EXERCISE REQUIREMENTS
The entries below contain pictures. Write out only the lines from the line with "(420, 417) = (237, 174): black" up to and including the line with "(391, 249) = (295, 237): white", exactly, without them.

DATA
******

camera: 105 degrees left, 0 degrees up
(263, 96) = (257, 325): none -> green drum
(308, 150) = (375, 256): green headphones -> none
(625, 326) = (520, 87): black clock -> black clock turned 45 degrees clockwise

******

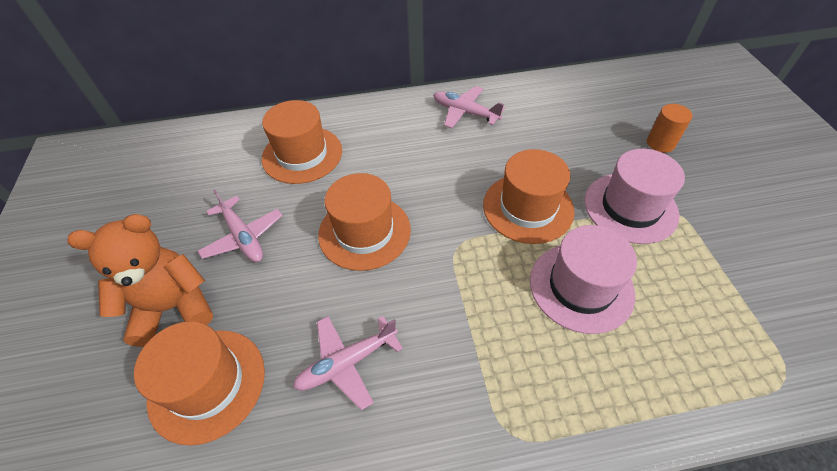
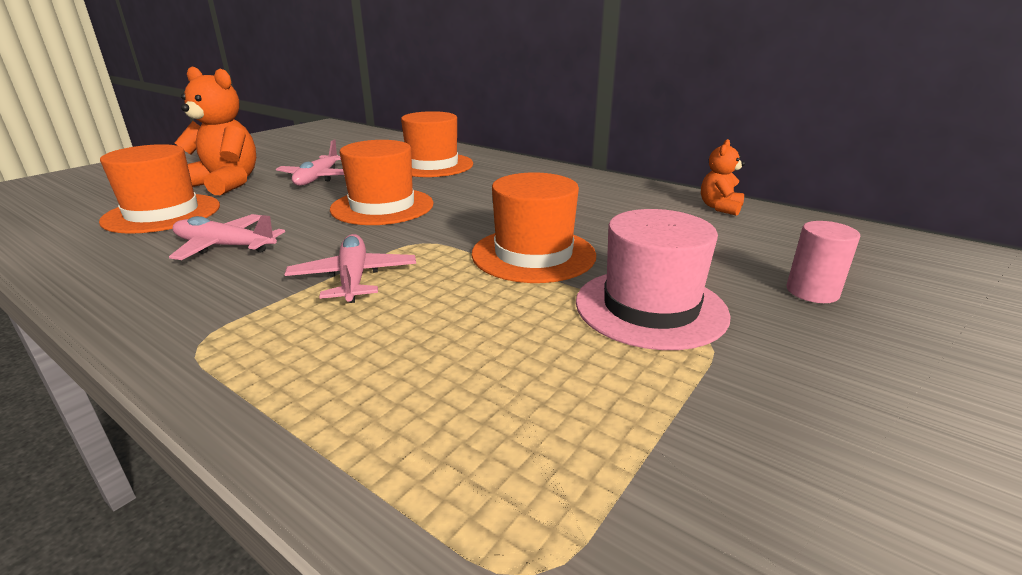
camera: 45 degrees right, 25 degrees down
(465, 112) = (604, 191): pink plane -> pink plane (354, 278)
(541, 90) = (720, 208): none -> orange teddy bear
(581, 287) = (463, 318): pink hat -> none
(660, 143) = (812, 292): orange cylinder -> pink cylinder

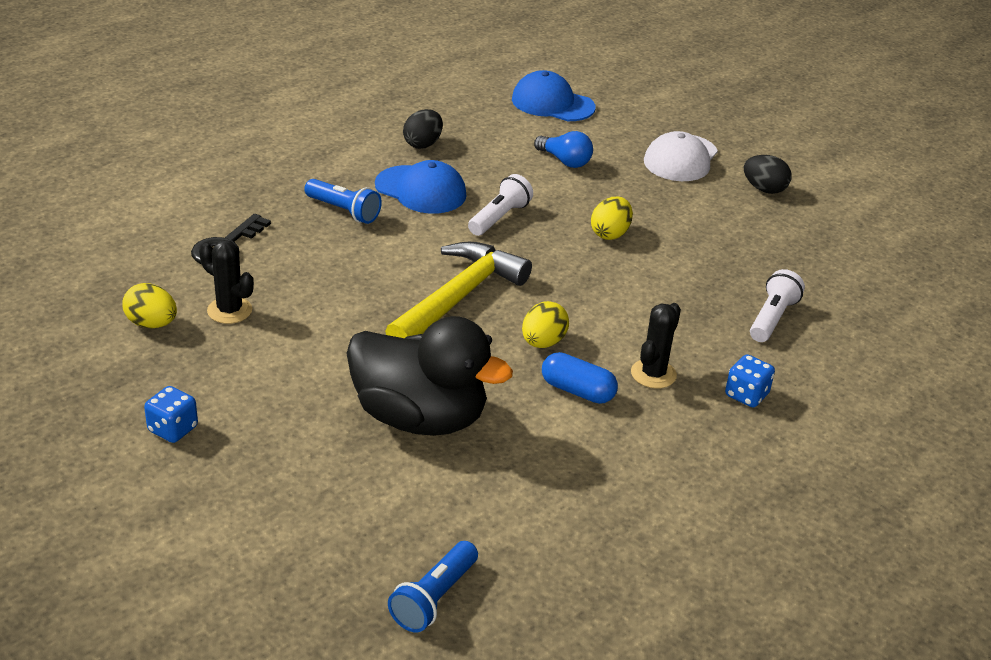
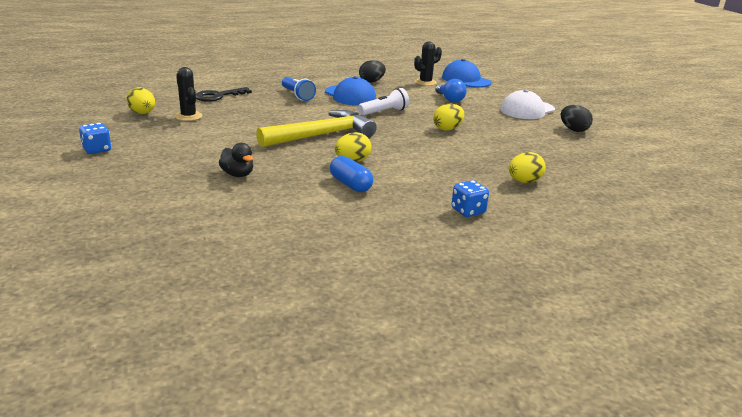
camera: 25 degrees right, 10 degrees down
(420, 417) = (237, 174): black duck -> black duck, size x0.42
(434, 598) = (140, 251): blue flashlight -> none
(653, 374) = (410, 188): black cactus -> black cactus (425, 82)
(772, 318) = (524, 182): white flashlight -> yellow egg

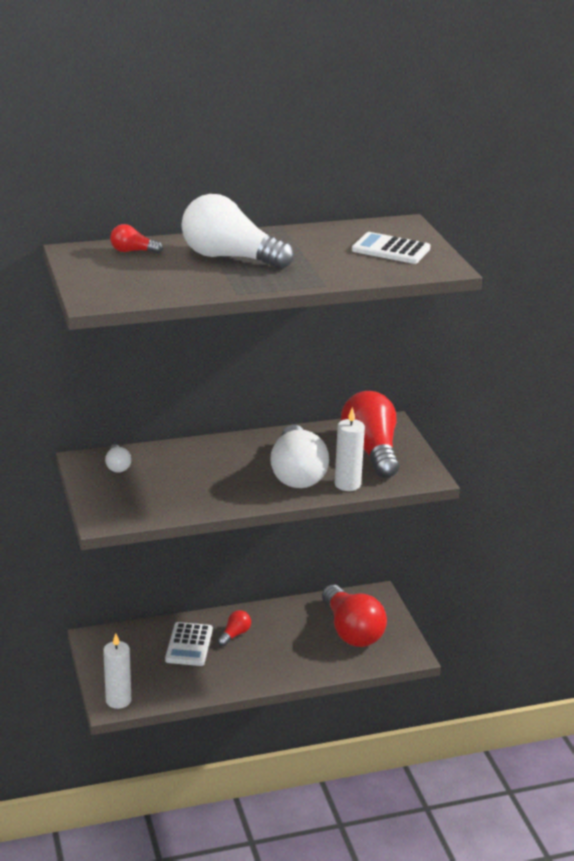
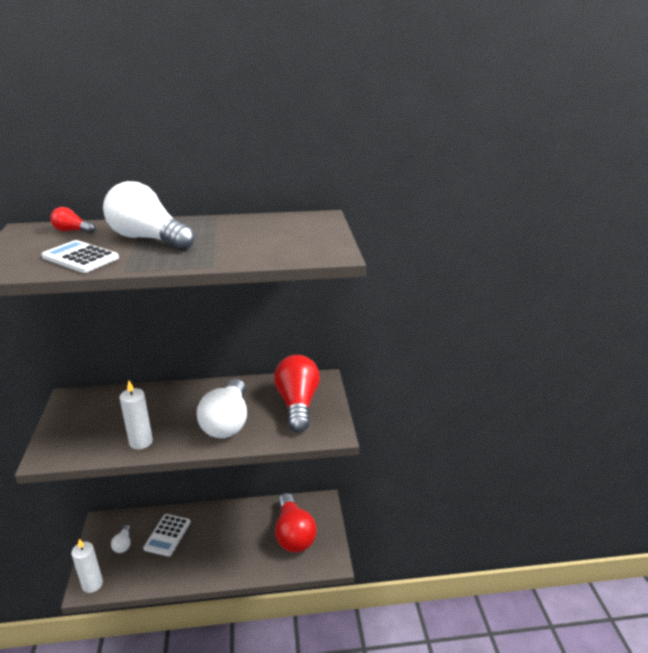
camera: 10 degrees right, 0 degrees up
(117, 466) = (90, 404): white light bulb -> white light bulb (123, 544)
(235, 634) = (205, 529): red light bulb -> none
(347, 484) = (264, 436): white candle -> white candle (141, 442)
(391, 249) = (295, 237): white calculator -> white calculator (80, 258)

******

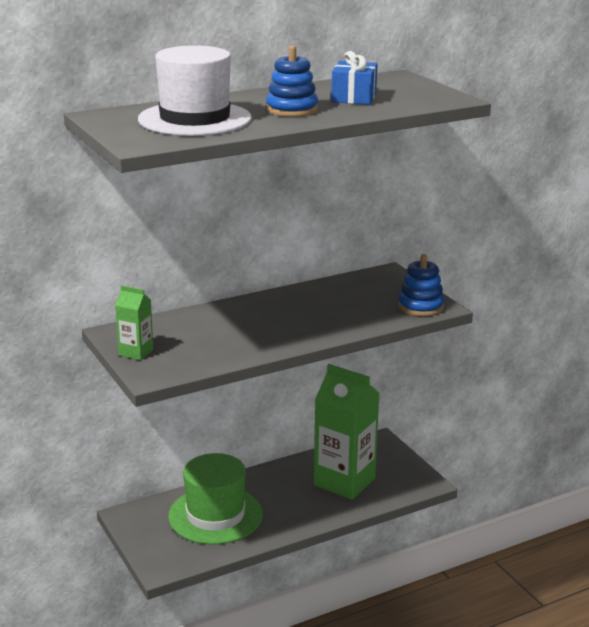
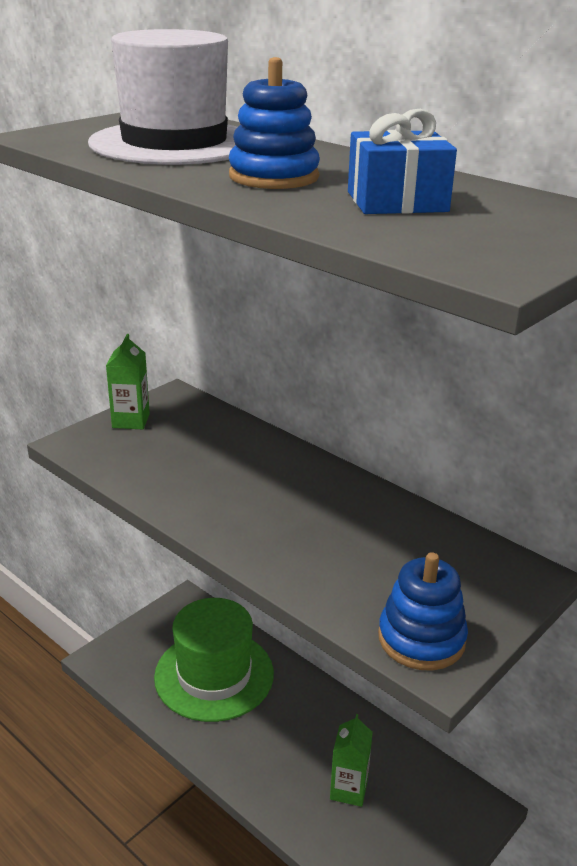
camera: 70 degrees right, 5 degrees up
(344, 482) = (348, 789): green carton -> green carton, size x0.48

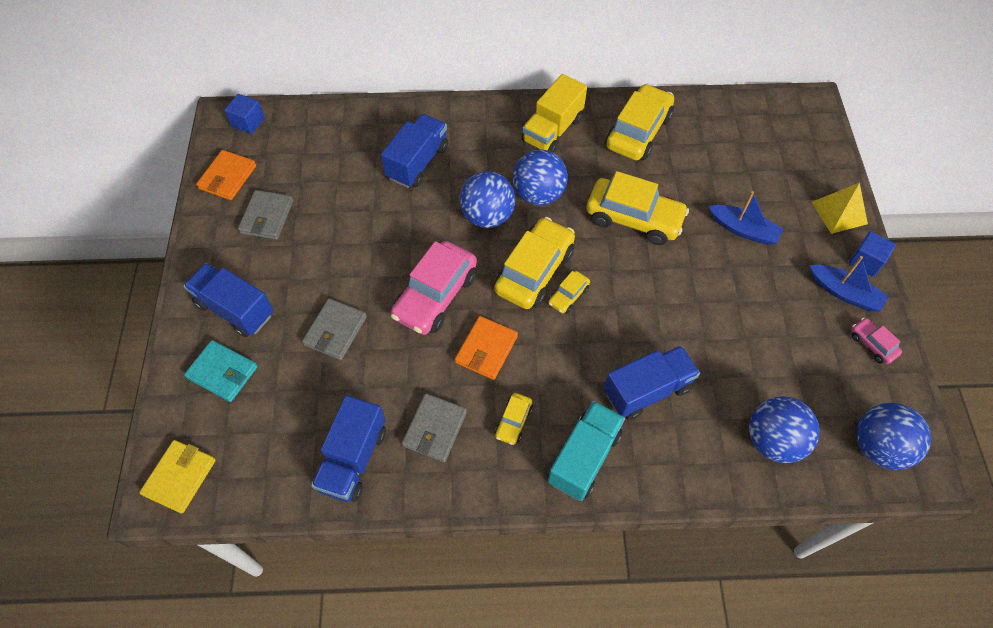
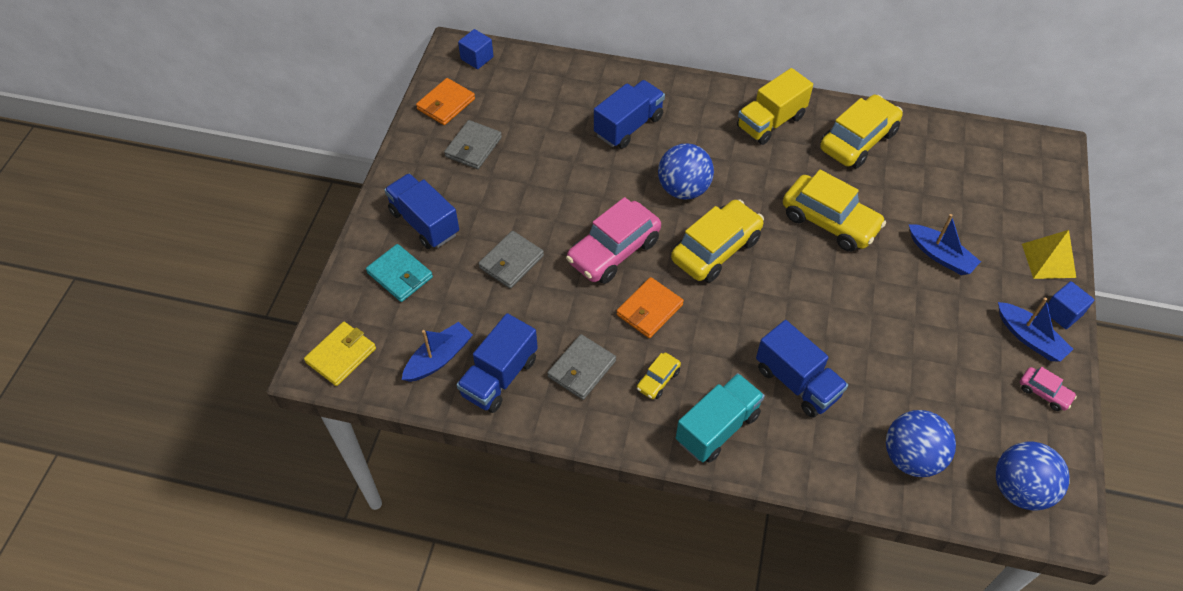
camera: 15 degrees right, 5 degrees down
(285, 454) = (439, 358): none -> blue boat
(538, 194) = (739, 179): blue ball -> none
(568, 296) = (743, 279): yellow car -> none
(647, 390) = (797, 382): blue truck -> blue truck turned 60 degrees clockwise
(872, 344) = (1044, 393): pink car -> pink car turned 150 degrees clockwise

******

RESPONSE AREA
(420, 417) = (237, 174): black duck -> black duck, size x0.42
(434, 598) = (140, 251): blue flashlight -> none
(653, 374) = (410, 188): black cactus -> black cactus (425, 82)
(772, 318) = (524, 182): white flashlight -> yellow egg

camera: 10 degrees right, 0 degrees up
(117, 466) = (90, 404): white light bulb -> white light bulb (123, 544)
(235, 634) = (205, 529): red light bulb -> none
(347, 484) = (264, 436): white candle -> white candle (141, 442)
(391, 249) = (295, 237): white calculator -> white calculator (80, 258)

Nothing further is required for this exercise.